- **DATASET ENTRIES**
--- START ---

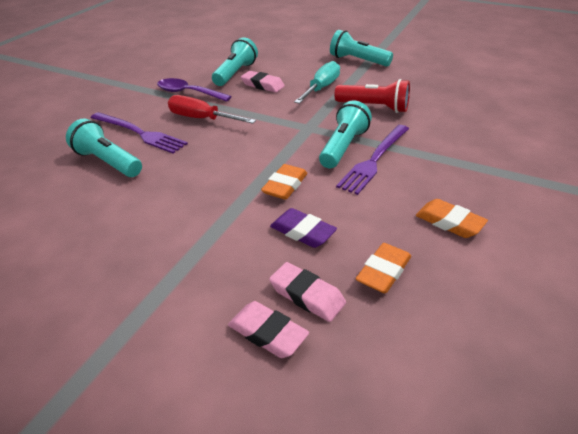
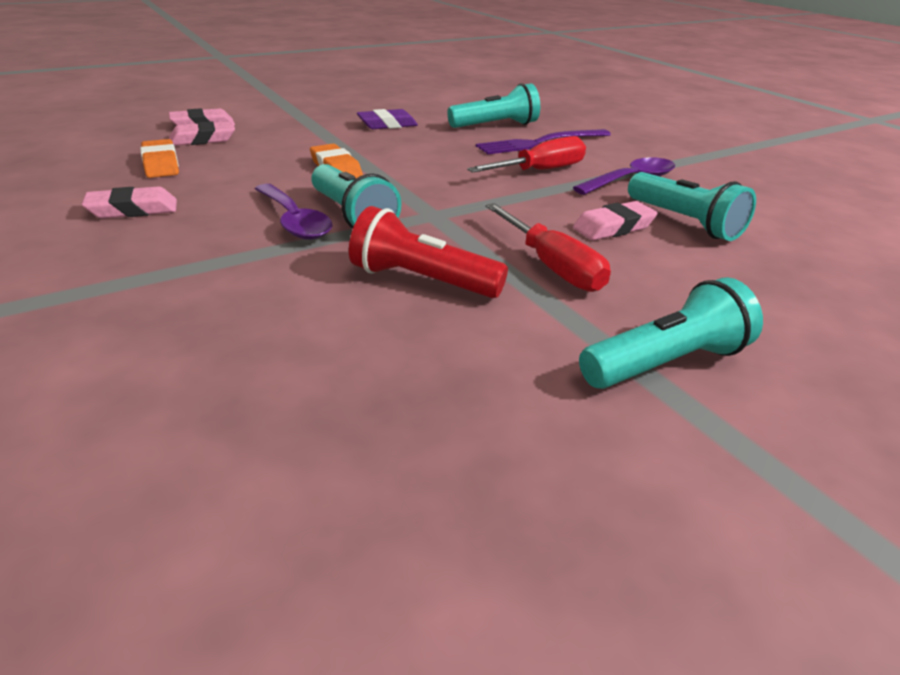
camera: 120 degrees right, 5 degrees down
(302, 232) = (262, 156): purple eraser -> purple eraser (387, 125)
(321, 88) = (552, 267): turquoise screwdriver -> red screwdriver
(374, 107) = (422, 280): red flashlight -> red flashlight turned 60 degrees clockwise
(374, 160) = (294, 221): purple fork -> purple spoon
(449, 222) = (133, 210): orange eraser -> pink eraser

--- END ---

- **TASK TO COMPLETE**
With the pictures left out, transcribe the material exactly.

- **ANSWER TO THIS EXERCISE**
camera: 120 degrees right, 5 degrees down
(302, 232) = (262, 156): purple eraser -> purple eraser (387, 125)
(321, 88) = (552, 267): turquoise screwdriver -> red screwdriver
(374, 107) = (422, 280): red flashlight -> red flashlight turned 60 degrees clockwise
(374, 160) = (294, 221): purple fork -> purple spoon
(449, 222) = (133, 210): orange eraser -> pink eraser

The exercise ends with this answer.